[Saved entries]
● ● ● ●

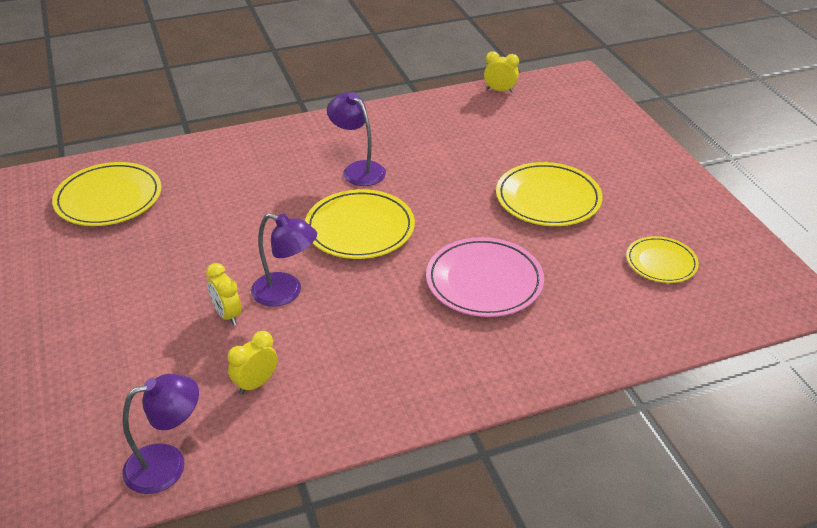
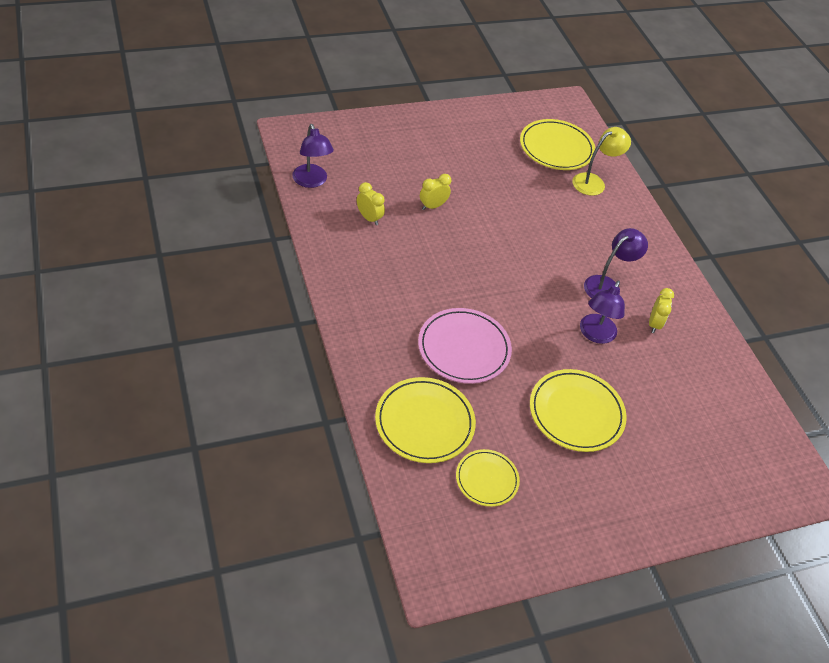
camera: 85 degrees right, 10 degrees up
(179, 171) = (594, 182): none -> yellow lamp
(286, 293) = (453, 235): purple lamp -> purple lamp (595, 335)
(360, 228) = (527, 280): yellow plate -> yellow plate (424, 422)
(500, 90) = (761, 408): yellow clock -> yellow clock (654, 324)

● ● ● ●

## Exercise details
Copy exactly. The range runs from the line containing "(179, 171) = (594, 182): none -> yellow lamp" through the last line of the data.

## The completed task
(179, 171) = (594, 182): none -> yellow lamp
(286, 293) = (453, 235): purple lamp -> purple lamp (595, 335)
(360, 228) = (527, 280): yellow plate -> yellow plate (424, 422)
(500, 90) = (761, 408): yellow clock -> yellow clock (654, 324)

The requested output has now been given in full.